- Problem statement: Restate every record exactly as it is written, while omitting the pictures it holds.

- Given records:

= = = = =

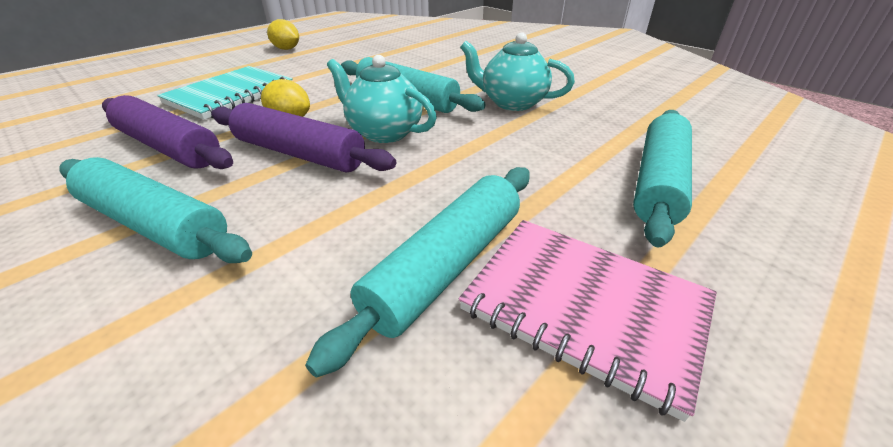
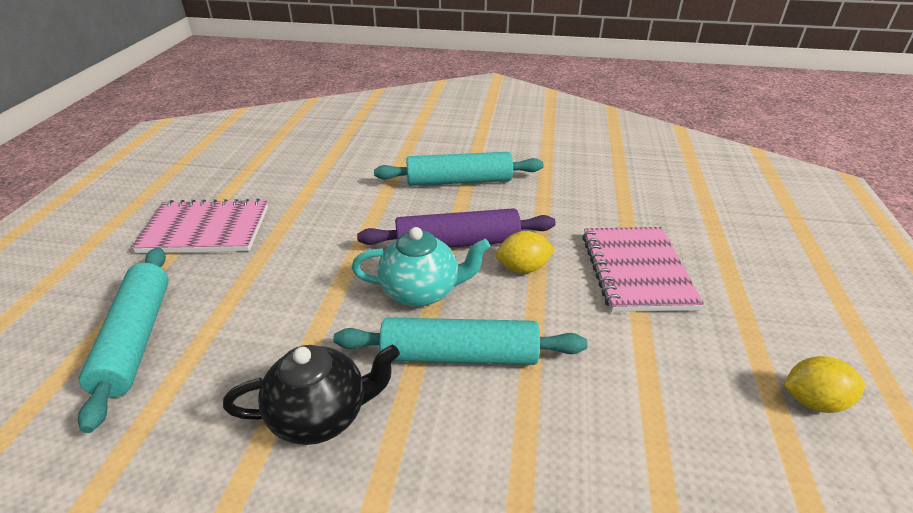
camera: 145 degrees right, 0 degrees up
(169, 147) = (552, 210): purple rolling pin -> none
(230, 95) = (636, 271): turquoise notebook -> pink notebook
(446, 266) = (286, 220): turquoise rolling pin -> none
(512, 103) = (321, 415): turquoise teapot -> black teapot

= = = = =

- Result below:
camera: 145 degrees right, 0 degrees up
(169, 147) = (552, 210): purple rolling pin -> none
(230, 95) = (636, 271): turquoise notebook -> pink notebook
(446, 266) = (286, 220): turquoise rolling pin -> none
(512, 103) = (321, 415): turquoise teapot -> black teapot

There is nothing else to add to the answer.